*PROBLEM REQUIREMENTS*
Select every line of the records containing the string "kern" and copy each one out.

# start of TASK DATA

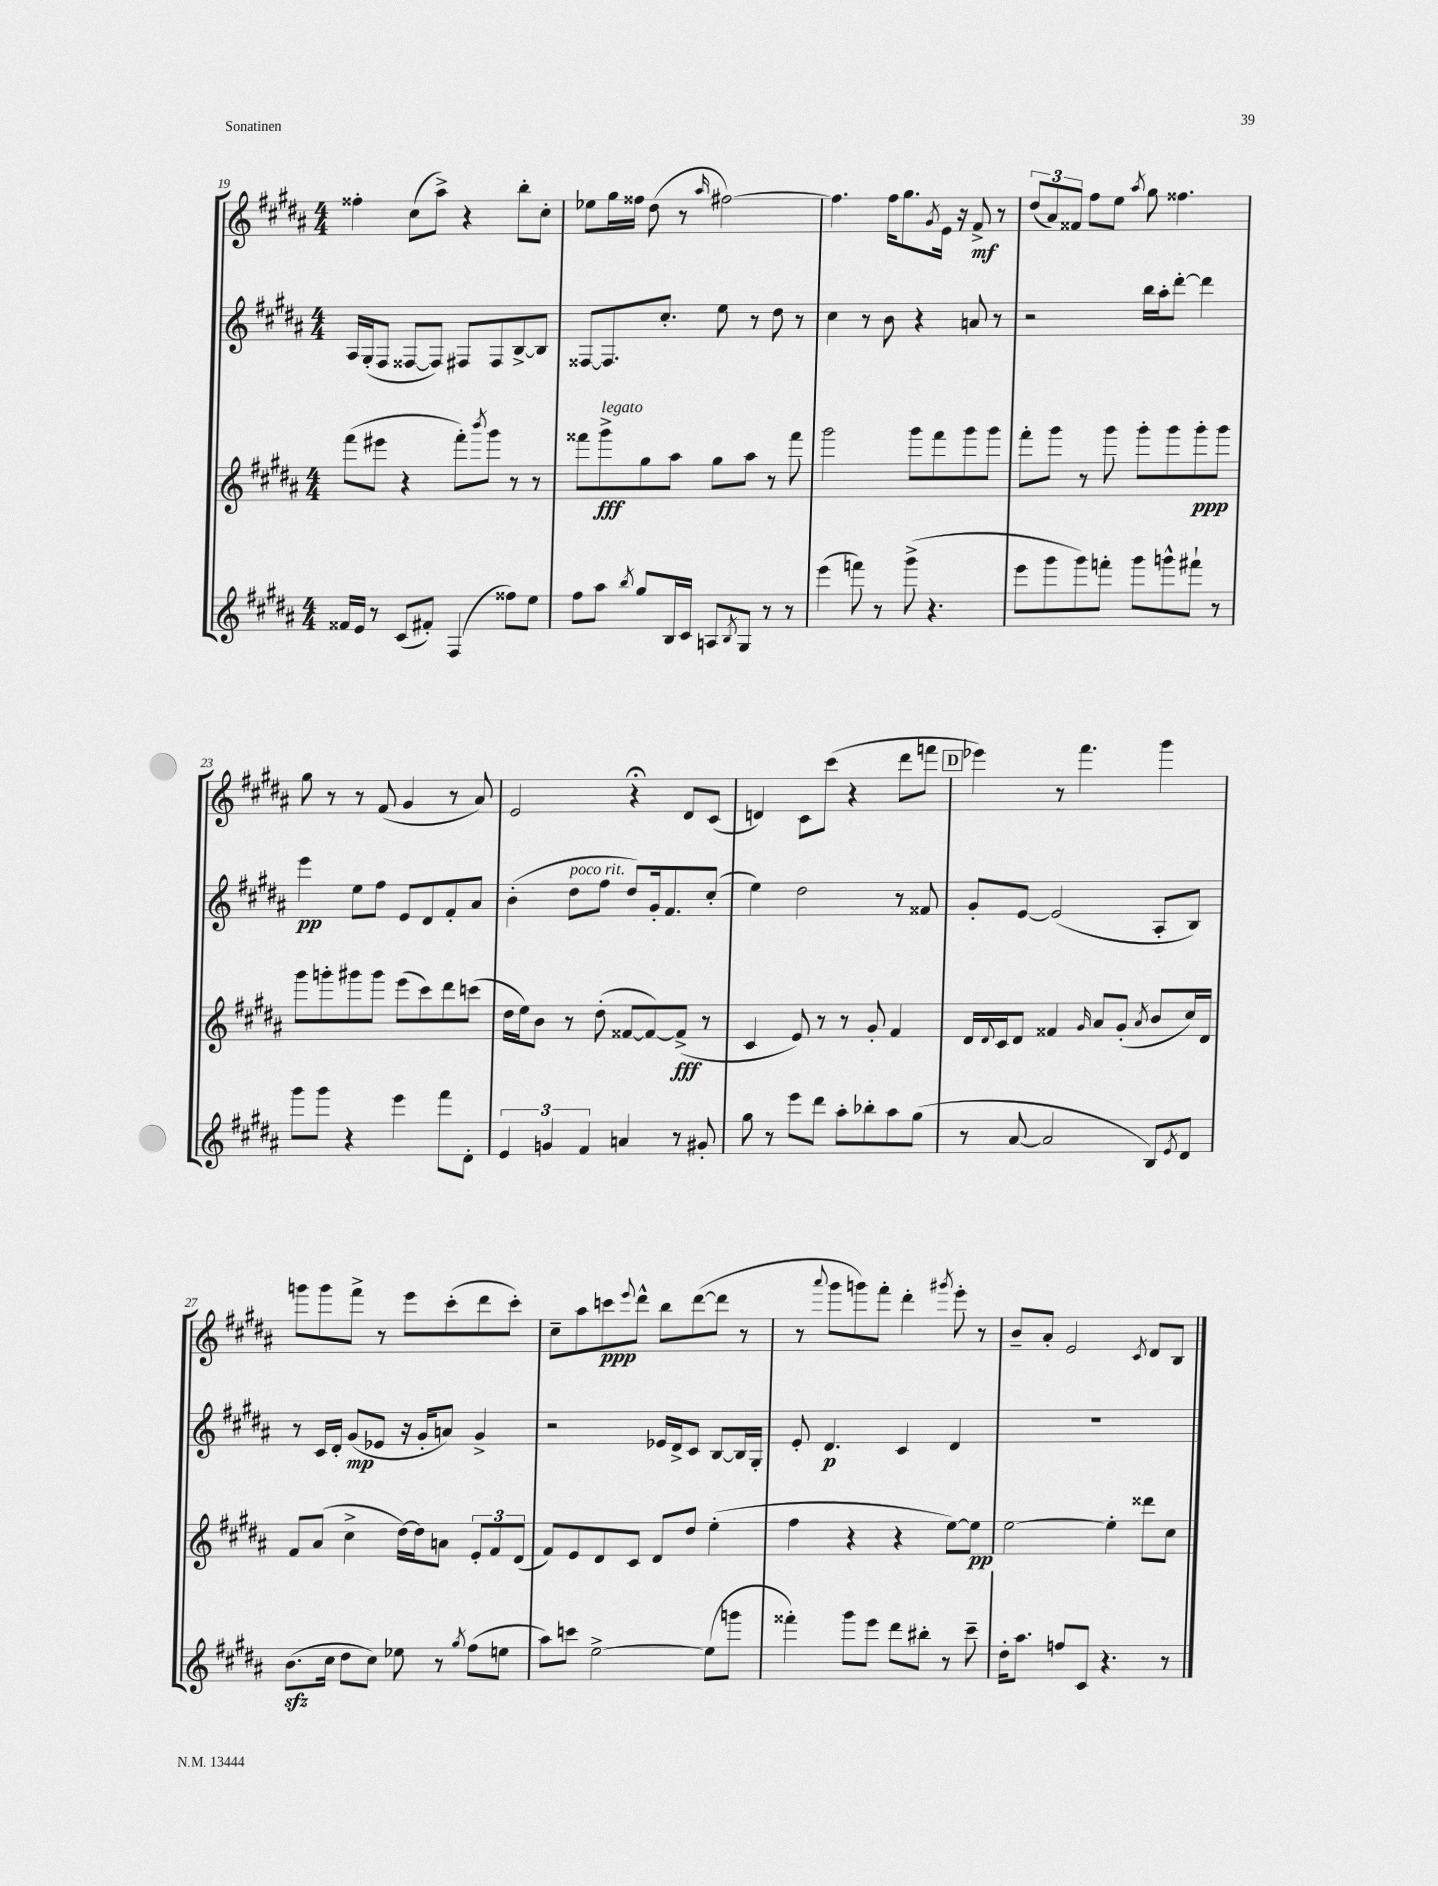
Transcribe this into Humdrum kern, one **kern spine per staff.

**kern	**kern	**kern	**kern
*staff4	*staff3	*staff2	*staff1
*clefG2	*clefG2	*clefG2	*clefG2
*k[f#c#g#d#a#]	*k[f#c#g#d#a#]	*k[f#c#g#d#a#]	*k[f#c#g#d#a#]
*M4/4	*M4/4	*M4/4	*M4/4
16f##/LL	(8fff#\L	16A#/LL	4ff##'\
16e/JJ	.	(16G#'/J	.
8r	8eee#\J	8F#/J	.
(8c#/L	4r	[8F##/L	(8cc#\L
8f#'/J)	.	8F##/]J)	8aa#^\J)
(4F#/	8fff#'\L)	8F#/L	4r
.	8qbbb/	.	.
.	8ggg#\J	8F#/	.
8ff##\L)	8r	[8B^/	8bb'\L
8ee\J	8r	8B/]J	8cc#'\J
=	=	=	=
8ff#\L	8fff##\L	[8F##/L	8ee-\L
8aa#\J	8ggg#^\	8.F##/]	16gg#\L
.	.	.	16ff##\JJ
8qbb/	.	.	.
8gg#/L	8gg#\	.	(8dd#\
.	.	8.cc#'/J	.
16B/L	8aa#\J	.	8r
16c#/JJ	.	.	.
.	.	.	16qqaa#/
8A/L	8gg#\L	8ee\	[2ff#\)
8qB/	.	.	.
8G#/J	8aa#\J	8r	.
8r	8r	8dd#\	.
8r	8fff##\	8r	.
=	=	=	=
(4eee\	2ggg#\	4cc#\	4.ff#\]
8fff\)	.	8r	.
8r	.	8b\	16ff#\LK
.	.	.	8.gg#\
(8ggg#^\	8ggg#\L	4r	.
.	.	.	8qg#/
4.r	8fff#\	.	16e\Jk
.	.	.	16r
.	8ggg#\	8a/	8f#^/
.	8ggg#\J	8r	8r
=	=	=	=
8eee\L	8fff#'\L	2r	(12dd#/L
.	.	.	12a#/)
8ggg#\	8ggg#\J	.	.
.	.	.	12f##/J
8ggg#\)	8r	.	8ff#\L
8fff'\J	8ggg#\	.	8ee\J
.	.	.	8qaa#/
8ggg#\L	8ggg#'\L	16bb\LL	8gg#\
.	.	16aa#'\J	.
8ggg^^\	8ggg#\	[8ddd#'\J	4.ff##\
8fff#`\J	8ggg#'\	4ddd#\]	.
8r	8ggg#\J	.	.
=	=	=	=
8ggg#\L	8ggg#\L	4eee\	8gg#\
8ggg#\J	8ggg'\	.	8r
4r	8ggg#\	8ee\L	8r
.	8ggg#\J	8ff#\J	(8f#/
4eee\	(8eee\L	8e/L	4g#/
.	8ccc#\)	8d#/	.
8fff#\L	8ddd#\	8f#'/	8r
8d#'\J	(8ccc\J	8a#/J	8a#/)
=	=	=	=
6e/	16dd#\LL	(4b'\	2e/
.	16ee\J)	.	.
.	8b\J	.	.
6g/	.	.	.
.	8r	8dd#\L	.
6f#/	.	.	.
.	(8dd#'\	8ff#\J	.
4a/	[8f##/L	8dd#/L)	4r;
.	8f##/_)	16g#'/k	.
.	.	8.f#/	.
8r	(8f##^/]J	.	8d#/L
8g#'/	8r	(8cc#'/J	(8c#/J
=	=	=	=
8gg#\	4c#/	4ee\)	4d/)
8r	.	.	.
8eee\L	8e/)	2dd#\	8c#\L
8ddd#\J	8r	.	(8ccc#\J
8aa#'\L	8r	.	4r
8bb-'\	8g#'/	.	.
8aa#\	4f#/	8r	8ddd#\L
(8gg#\J	.	8f##/	8fff\J
=	=	=	=
8r	16d#/LL	8g#'/L	4eee-\)
.	8qqd#/	.	.
.	16c#/J	.	.
[8a#/	8d#/J	[8e/J	.
2a#/]	4f##/	(2e/]	8r
.	.	.	4.fff#\
.	16qqg#/	.	.
.	8a#/L	.	.
.	(8g#'/J	.	.
.	8qa#/	.	.
8B/L)	8b/L	8A#'/L	4ggg#\
8qe/	.	.	.
8d#/J	16cc#/L)	8B/J)	.
.	16d#/JJ	.	.
=	=	=	=
(8.b\L	8f#/L	8r	8ggg\L
.	(8a#/J	16c#/LL	8ggg\
16cc#\Jk	.	16d#'/JJ	.
8dd#\L	4cc#^\	(8g#/L	8fff#^\J
8cc#\J)	.	8e-/J	8r
8ee-\	[16dd#\LL)	16r	8eee\L
.	16dd#\]J	16g#'/LK	.
8r	8a\J	8a/J)	(8ccc#'\
8qgg#/	.	.	.
(8ff#\L	12e'/L	4g#^/	8ddd#\
.	12f#/	.	.
8ee\J	.	.	8ccc#'\J)
.	(12d#/J	.	.
=	=	=	=
8aa#\L)	8f#/L)	2r	8cc#~\L
8ccc\J	8e/	.	8aa#\
[2ee^\	8d#/	.	8ccc\
.	.	.	8qqeee/
.	8c#/J	.	8ddd#^^\J
.	8d#/L	16e-/LL	8bb\L
.	.	16d#^/J	.
.	8dd#/J	8c#/J	([8ddd#\
(8ee\]L	(4ee'\	[8B/L	8ddd#\]J
8ggg\J	.	16B/]L	8r
.	.	16G#'/JJ	.
=	=	=	=
4fff##'\)	4ff#\	8e'/	8r
.	.	.	8qqaaa#/
.	.	4.d#/	8ggg#\L
8ggg#\L	4r	.	8ggg\)
8eee\J	.	.	8fff#'\J
8ddd#\L	4r	4c#/	4ddd#'\
8bb#'\J	.	.	.
.	.	.	8qggg#/
8r	[8ee\L)	4d#/	8eee'\
8ccc#~\	8ee\]J	.	8r
=	=	=	=
16dd#'\LK	[2ee\	1r	8b~/L
8.aa#\J	.	.	.
.	.	.	8a#'/J
8ff/L	.	.	2e/
8c#/J	.	.	.
4.r	4ee'\]	.	.
.	.	.	8qc#/
.	8ddd##\L	.	8d#/L
8r	8cc#\J	.	8B/J
==	==	==	==
*-	*-	*-	*-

# end of TASK DATA

*IN RESPONSE*
Transcribe this into Humdrum kern, one **kern spine per staff.
**kern	**kern	**kern	**kern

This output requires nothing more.